## REQUIRED ACTION:
Pictures aside, the data must be reproduced exactly.

## DATA SHOWN:
┏━━
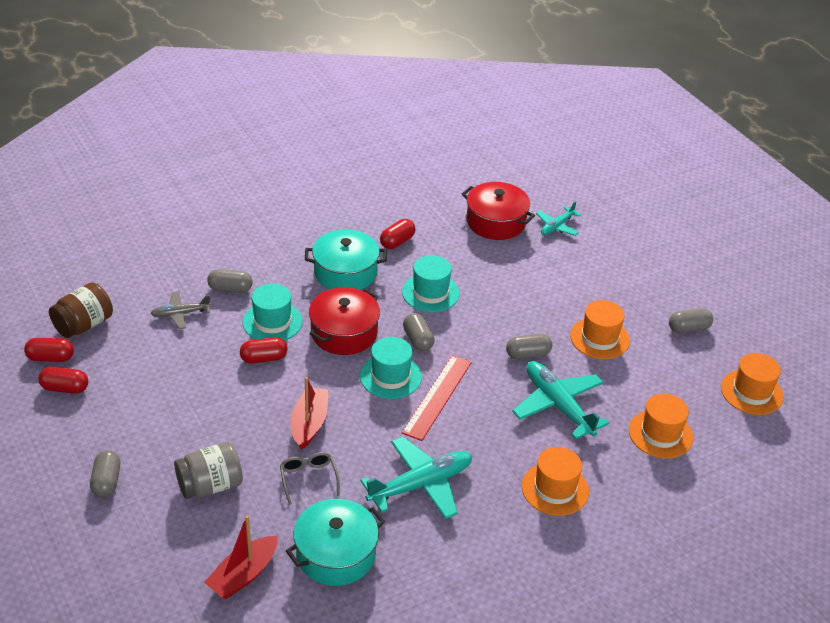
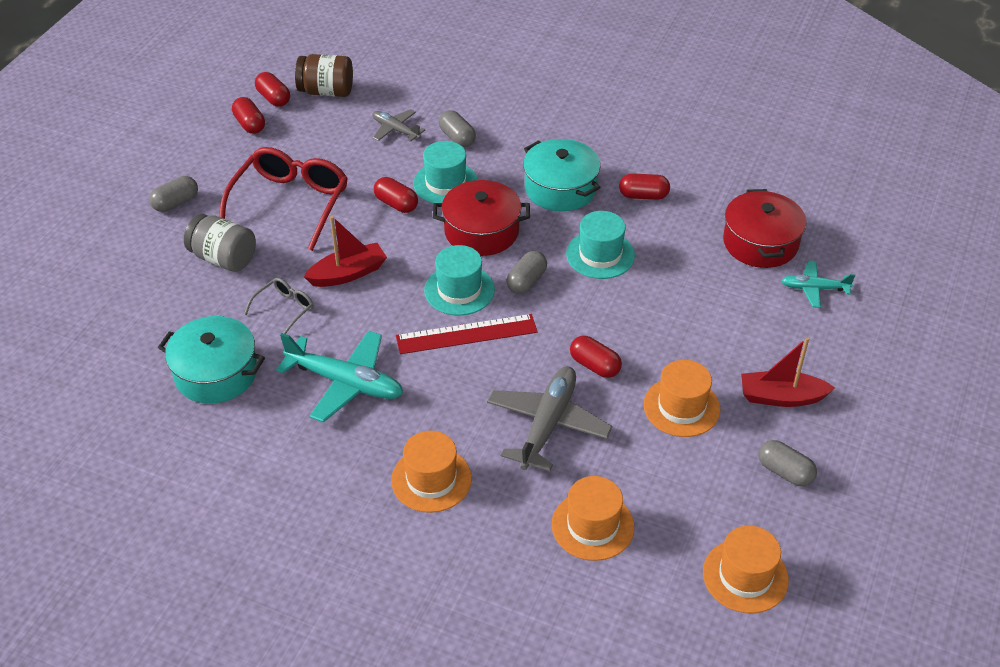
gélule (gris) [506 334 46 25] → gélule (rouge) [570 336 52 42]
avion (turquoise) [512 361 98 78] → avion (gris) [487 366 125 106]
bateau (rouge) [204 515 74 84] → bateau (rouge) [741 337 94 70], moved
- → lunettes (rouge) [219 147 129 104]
┗━━
## RESULT OF THE TASK:
gélule (gris) [506 334 46 25] → gélule (rouge) [570 336 52 42]
avion (turquoise) [512 361 98 78] → avion (gris) [487 366 125 106]
bateau (rouge) [204 515 74 84] → bateau (rouge) [741 337 94 70], moved
- → lunettes (rouge) [219 147 129 104]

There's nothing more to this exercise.